== DESCRIPTION OF THE TASK ==
Copy the records below exactly, omitting any pictures they contain.

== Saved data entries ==
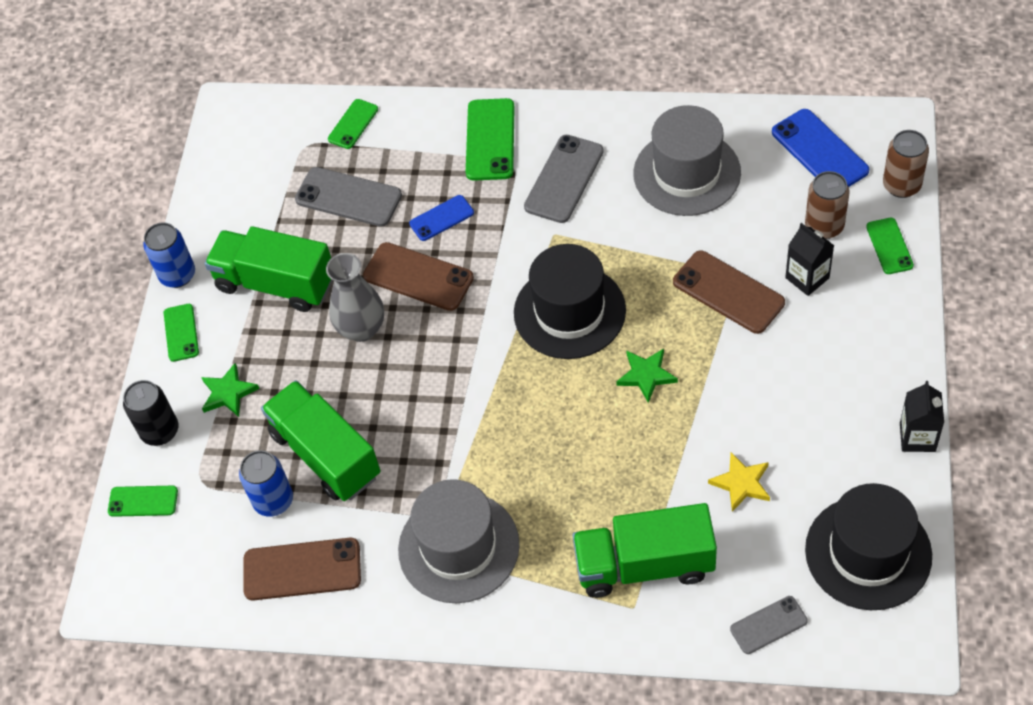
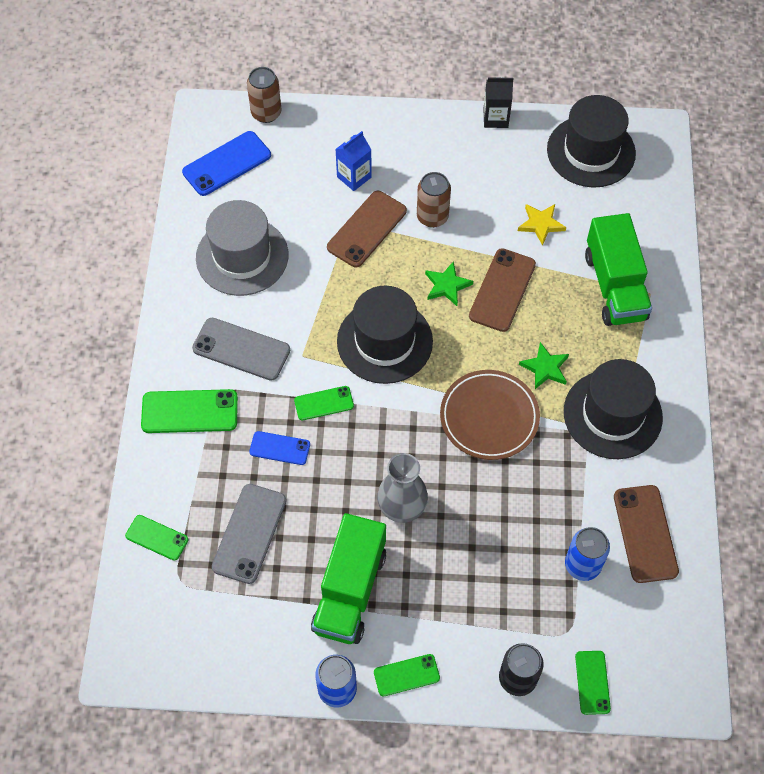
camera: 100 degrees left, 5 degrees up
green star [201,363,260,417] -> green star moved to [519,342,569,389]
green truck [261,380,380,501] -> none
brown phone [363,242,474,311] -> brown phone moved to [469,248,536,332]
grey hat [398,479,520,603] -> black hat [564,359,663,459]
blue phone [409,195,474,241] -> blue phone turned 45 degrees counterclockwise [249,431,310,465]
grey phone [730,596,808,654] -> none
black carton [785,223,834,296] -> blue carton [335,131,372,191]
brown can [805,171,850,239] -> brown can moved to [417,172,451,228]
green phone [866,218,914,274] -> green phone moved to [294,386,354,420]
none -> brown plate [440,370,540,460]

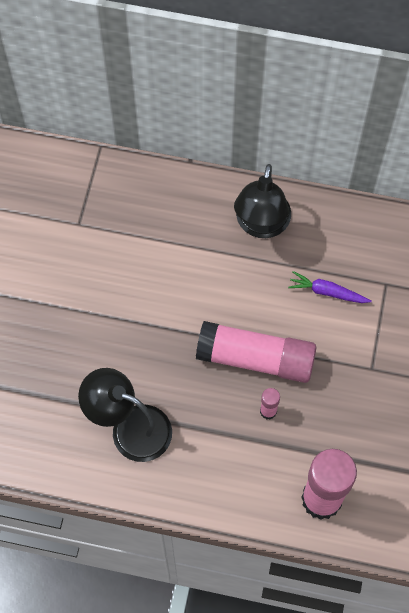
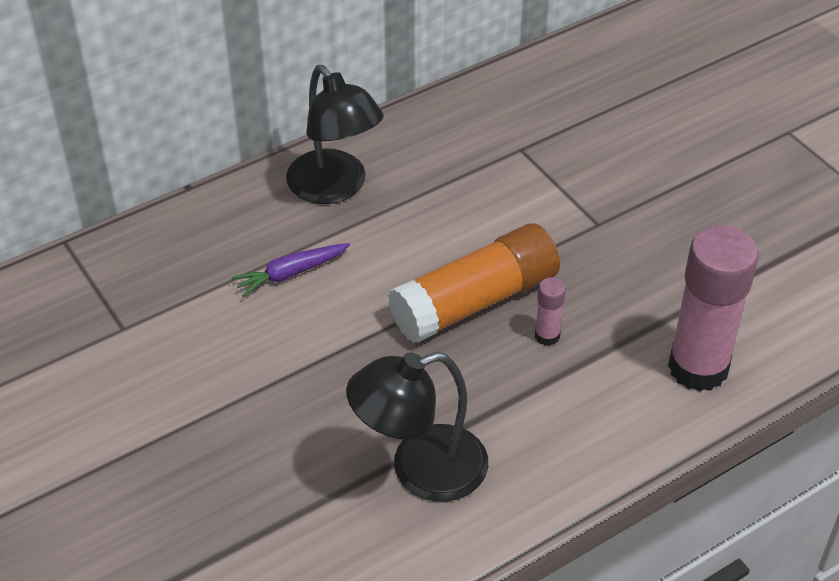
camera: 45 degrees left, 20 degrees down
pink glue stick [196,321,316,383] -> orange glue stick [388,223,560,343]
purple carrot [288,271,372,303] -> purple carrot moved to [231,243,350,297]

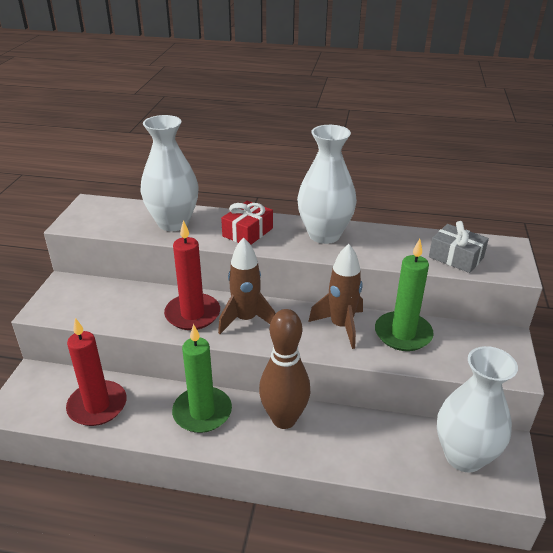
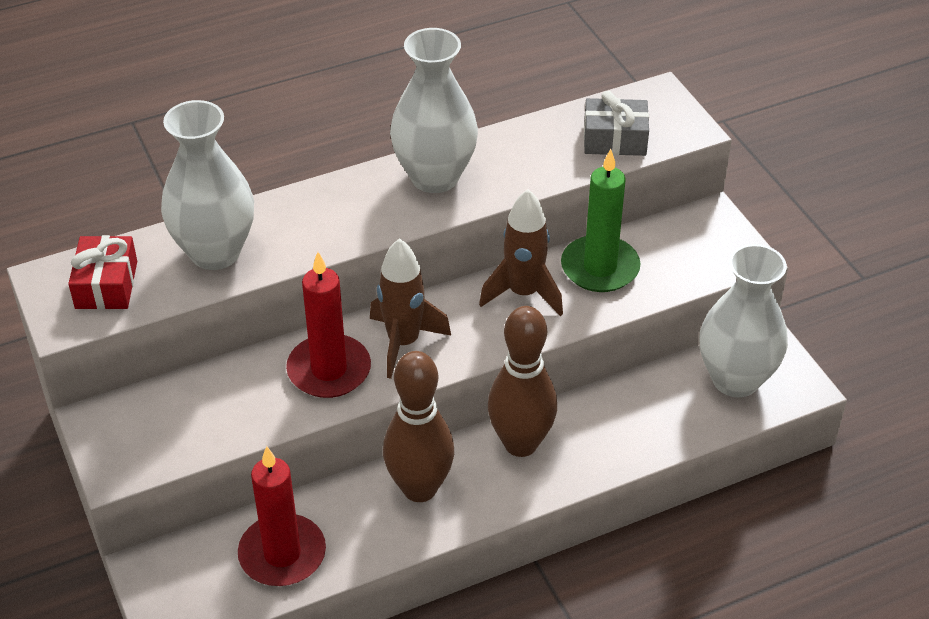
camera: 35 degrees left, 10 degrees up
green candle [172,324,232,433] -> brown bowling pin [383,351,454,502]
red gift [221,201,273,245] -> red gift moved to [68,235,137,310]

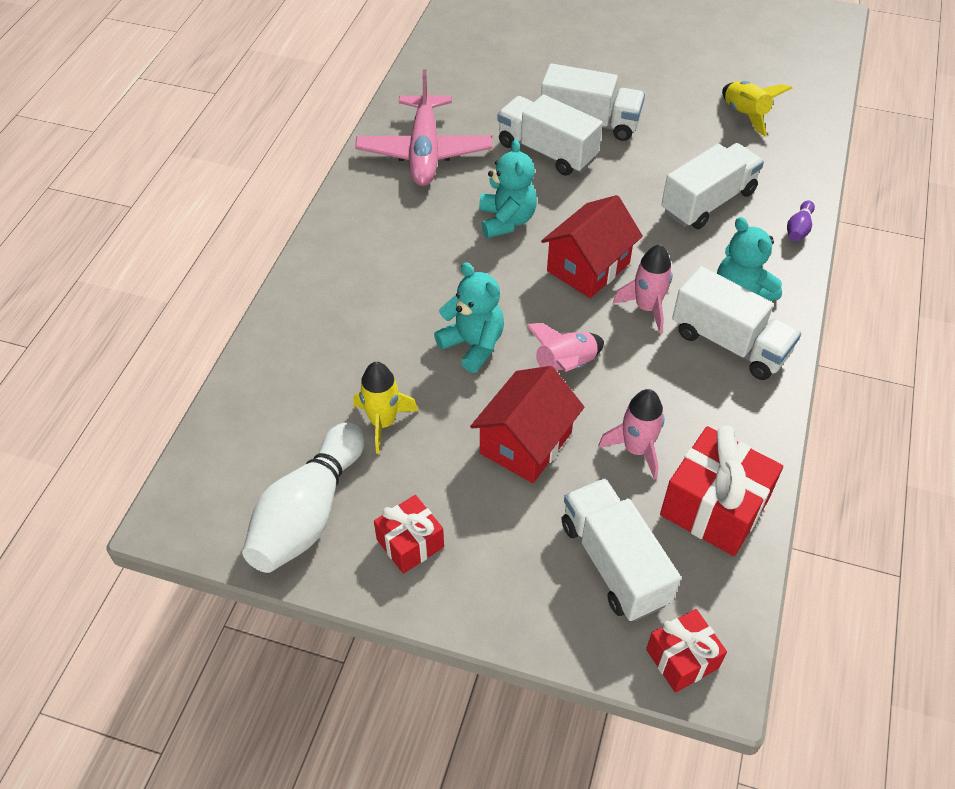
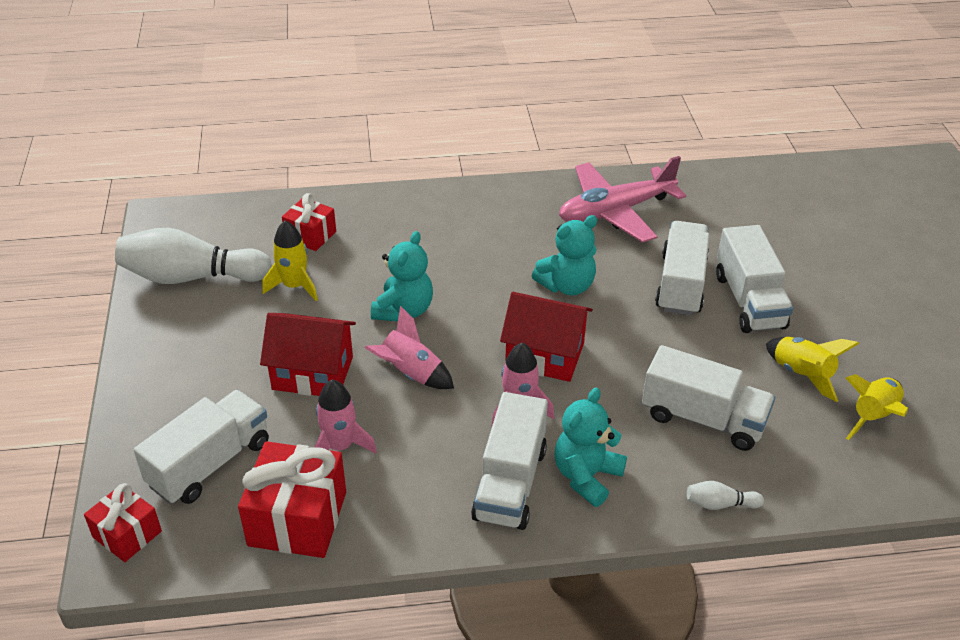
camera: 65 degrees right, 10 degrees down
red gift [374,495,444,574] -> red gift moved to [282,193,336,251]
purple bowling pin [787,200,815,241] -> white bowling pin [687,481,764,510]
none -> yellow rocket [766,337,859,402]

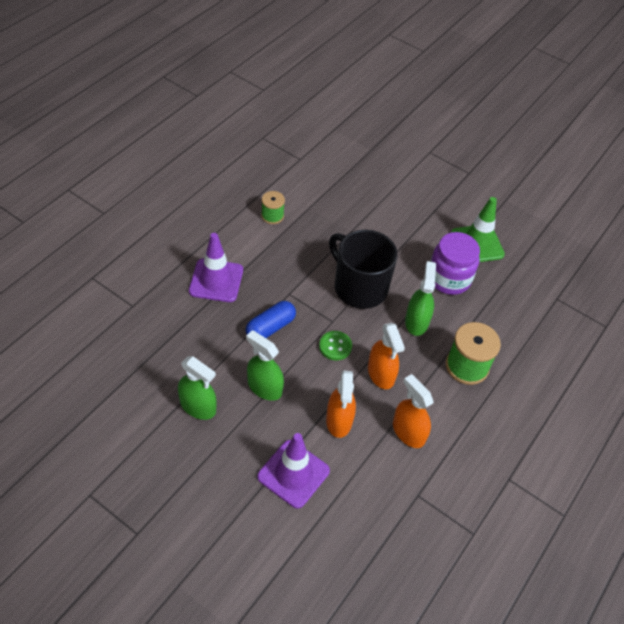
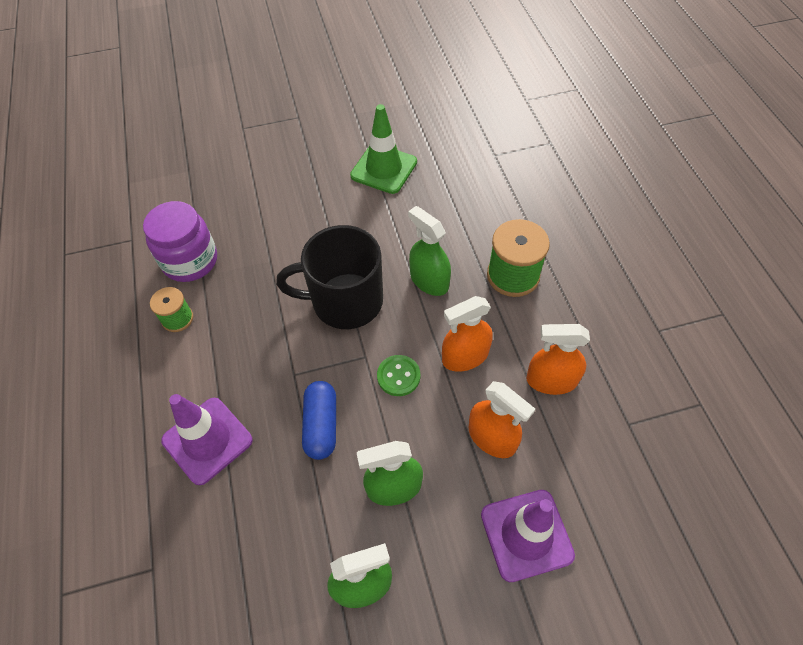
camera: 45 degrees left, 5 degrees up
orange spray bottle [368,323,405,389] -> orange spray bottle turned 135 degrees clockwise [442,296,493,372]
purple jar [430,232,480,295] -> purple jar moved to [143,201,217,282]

== WRITTEN RESPONSE ==
camera: 100 degrees left, 5 degrees up
green star [201,363,260,417] -> green star moved to [519,342,569,389]
green truck [261,380,380,501] -> none
brown phone [363,242,474,311] -> brown phone moved to [469,248,536,332]
grey hat [398,479,520,603] -> black hat [564,359,663,459]
blue phone [409,195,474,241] -> blue phone turned 45 degrees counterclockwise [249,431,310,465]
grey phone [730,596,808,654] -> none
black carton [785,223,834,296] -> blue carton [335,131,372,191]
brown can [805,171,850,239] -> brown can moved to [417,172,451,228]
green phone [866,218,914,274] -> green phone moved to [294,386,354,420]
none -> brown plate [440,370,540,460]

camera: 45 degrees left, 20 degrees down
pink glue stick [196,321,316,383] -> orange glue stick [388,223,560,343]
purple carrot [288,271,372,303] -> purple carrot moved to [231,243,350,297]

camera: 35 degrees left, 10 degrees up
green candle [172,324,232,433] -> brown bowling pin [383,351,454,502]
red gift [221,201,273,245] -> red gift moved to [68,235,137,310]

camera: 65 degrees right, 10 degrees down
red gift [374,495,444,574] -> red gift moved to [282,193,336,251]
purple bowling pin [787,200,815,241] -> white bowling pin [687,481,764,510]
none -> yellow rocket [766,337,859,402]

camera: 45 degrees left, 5 degrees up
orange spray bottle [368,323,405,389] -> orange spray bottle turned 135 degrees clockwise [442,296,493,372]
purple jar [430,232,480,295] -> purple jar moved to [143,201,217,282]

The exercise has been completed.